There is material below. Print exactly the lines starting at the line with "yellow brick F7" and ending at the line with "brown cone B9", ends included, and no others.

## Data extracts

Content starts

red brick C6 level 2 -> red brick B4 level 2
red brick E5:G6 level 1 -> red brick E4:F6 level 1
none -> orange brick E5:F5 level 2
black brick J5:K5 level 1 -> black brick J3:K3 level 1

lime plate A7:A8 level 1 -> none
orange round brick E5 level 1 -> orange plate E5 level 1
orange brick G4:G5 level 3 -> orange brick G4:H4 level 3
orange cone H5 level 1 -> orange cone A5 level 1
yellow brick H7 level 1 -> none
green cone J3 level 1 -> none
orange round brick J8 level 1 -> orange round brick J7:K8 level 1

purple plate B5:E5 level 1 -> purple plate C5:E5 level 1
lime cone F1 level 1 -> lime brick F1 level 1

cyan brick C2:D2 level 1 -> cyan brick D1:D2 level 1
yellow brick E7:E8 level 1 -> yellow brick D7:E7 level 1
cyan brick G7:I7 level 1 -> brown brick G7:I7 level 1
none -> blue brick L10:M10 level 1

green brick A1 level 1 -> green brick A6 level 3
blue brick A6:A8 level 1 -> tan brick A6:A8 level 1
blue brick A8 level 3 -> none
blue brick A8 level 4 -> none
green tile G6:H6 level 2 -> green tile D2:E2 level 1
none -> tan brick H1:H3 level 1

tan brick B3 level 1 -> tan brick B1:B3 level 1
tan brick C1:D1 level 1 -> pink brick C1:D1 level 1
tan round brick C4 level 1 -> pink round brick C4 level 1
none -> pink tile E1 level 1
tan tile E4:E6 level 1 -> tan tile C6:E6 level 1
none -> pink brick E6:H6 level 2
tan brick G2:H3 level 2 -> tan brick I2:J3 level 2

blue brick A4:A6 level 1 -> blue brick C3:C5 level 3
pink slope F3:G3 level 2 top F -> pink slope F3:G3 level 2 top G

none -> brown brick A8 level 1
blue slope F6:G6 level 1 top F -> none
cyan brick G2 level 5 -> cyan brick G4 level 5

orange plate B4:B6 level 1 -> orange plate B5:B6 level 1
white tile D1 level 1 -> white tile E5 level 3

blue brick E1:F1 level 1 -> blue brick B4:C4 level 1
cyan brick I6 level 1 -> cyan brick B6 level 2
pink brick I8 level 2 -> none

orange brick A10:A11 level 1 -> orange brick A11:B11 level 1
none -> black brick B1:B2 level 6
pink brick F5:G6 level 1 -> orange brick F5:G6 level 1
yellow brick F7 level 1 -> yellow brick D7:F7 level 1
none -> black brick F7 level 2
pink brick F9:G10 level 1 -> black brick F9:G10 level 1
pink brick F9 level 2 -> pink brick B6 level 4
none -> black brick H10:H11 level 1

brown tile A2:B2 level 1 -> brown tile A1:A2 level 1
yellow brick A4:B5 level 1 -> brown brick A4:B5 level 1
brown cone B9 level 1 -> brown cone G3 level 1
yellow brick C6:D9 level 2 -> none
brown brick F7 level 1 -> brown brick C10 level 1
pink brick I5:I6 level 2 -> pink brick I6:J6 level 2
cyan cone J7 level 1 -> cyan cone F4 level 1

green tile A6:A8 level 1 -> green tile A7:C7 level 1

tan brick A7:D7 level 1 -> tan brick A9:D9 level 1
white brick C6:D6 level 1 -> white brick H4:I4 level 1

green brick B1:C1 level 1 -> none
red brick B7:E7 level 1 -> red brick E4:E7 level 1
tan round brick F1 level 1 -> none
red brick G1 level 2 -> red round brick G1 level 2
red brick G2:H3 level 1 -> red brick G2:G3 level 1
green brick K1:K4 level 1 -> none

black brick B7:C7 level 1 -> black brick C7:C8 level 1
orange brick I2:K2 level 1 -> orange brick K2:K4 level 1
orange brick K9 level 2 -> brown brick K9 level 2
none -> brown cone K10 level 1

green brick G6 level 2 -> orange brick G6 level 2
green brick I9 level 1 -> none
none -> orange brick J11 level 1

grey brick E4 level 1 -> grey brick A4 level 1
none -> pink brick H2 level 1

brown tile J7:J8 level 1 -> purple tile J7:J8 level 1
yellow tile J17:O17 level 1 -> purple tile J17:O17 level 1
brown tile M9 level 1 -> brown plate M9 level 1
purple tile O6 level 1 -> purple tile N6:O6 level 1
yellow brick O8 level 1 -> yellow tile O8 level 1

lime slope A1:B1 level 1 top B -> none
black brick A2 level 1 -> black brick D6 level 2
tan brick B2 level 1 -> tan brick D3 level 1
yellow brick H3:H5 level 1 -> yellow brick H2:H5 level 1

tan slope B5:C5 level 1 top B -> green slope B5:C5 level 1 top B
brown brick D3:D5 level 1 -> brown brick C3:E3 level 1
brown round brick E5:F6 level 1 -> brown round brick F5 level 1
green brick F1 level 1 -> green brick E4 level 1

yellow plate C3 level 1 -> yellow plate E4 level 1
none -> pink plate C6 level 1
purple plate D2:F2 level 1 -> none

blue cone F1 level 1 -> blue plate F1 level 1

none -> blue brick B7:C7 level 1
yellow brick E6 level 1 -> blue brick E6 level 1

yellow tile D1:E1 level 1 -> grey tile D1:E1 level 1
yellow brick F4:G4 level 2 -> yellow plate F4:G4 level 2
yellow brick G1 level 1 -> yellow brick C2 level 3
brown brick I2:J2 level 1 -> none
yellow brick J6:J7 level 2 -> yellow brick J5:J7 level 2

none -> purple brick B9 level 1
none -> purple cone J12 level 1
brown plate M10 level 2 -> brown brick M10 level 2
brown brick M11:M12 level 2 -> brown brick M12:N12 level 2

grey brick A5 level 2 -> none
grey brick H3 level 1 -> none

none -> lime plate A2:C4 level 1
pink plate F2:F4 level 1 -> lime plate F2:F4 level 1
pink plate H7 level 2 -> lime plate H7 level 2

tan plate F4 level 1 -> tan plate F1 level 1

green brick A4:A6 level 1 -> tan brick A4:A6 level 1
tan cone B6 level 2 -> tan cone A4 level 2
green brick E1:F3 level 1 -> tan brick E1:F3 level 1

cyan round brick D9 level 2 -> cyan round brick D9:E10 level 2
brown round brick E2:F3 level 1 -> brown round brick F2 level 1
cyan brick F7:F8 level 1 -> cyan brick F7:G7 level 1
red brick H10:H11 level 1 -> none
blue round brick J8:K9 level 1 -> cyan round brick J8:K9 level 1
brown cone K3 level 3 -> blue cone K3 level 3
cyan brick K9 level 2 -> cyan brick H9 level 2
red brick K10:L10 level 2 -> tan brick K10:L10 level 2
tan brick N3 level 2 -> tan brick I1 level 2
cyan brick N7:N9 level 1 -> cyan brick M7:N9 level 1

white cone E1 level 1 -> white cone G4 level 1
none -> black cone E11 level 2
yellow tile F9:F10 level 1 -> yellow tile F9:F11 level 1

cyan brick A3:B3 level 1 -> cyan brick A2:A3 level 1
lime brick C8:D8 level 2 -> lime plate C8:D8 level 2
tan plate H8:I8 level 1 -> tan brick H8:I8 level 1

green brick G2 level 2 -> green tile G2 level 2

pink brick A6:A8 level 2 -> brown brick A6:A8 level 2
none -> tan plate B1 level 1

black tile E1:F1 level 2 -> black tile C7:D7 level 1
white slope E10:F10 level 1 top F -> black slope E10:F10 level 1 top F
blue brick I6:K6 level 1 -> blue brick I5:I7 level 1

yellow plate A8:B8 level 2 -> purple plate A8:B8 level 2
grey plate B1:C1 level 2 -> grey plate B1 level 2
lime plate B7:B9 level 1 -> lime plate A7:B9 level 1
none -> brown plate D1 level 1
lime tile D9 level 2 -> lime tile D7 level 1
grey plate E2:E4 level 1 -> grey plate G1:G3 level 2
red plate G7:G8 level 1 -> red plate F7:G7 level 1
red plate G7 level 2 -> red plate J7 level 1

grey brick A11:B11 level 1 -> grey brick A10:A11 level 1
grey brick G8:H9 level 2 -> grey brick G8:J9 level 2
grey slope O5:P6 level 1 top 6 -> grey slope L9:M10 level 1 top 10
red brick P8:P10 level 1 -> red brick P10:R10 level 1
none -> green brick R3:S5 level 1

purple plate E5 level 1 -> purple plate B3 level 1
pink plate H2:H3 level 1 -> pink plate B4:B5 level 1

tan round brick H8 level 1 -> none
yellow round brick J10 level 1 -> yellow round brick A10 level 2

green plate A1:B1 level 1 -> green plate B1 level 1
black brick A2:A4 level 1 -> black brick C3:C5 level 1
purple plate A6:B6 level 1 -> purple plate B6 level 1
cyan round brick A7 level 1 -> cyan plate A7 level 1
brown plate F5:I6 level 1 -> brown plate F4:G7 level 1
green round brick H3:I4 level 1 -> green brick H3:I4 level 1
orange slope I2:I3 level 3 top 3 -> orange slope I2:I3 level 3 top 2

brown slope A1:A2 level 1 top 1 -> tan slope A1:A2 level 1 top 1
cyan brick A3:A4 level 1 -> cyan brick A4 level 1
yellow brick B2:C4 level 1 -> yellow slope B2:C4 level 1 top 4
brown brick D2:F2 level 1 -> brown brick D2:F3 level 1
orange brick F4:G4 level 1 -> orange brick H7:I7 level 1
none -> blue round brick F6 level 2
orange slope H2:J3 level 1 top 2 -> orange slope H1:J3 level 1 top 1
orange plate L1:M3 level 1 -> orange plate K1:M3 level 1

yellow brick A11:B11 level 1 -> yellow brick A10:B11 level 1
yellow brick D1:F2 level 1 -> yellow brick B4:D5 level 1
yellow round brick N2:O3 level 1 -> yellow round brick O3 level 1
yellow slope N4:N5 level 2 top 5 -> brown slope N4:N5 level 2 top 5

Content ends

## Answer area
yellow brick F7 level 1 -> yellow brick D7:F7 level 1
none -> black brick F7 level 2
pink brick F9:G10 level 1 -> black brick F9:G10 level 1
pink brick F9 level 2 -> pink brick B6 level 4
none -> black brick H10:H11 level 1

brown tile A2:B2 level 1 -> brown tile A1:A2 level 1
yellow brick A4:B5 level 1 -> brown brick A4:B5 level 1
brown cone B9 level 1 -> brown cone G3 level 1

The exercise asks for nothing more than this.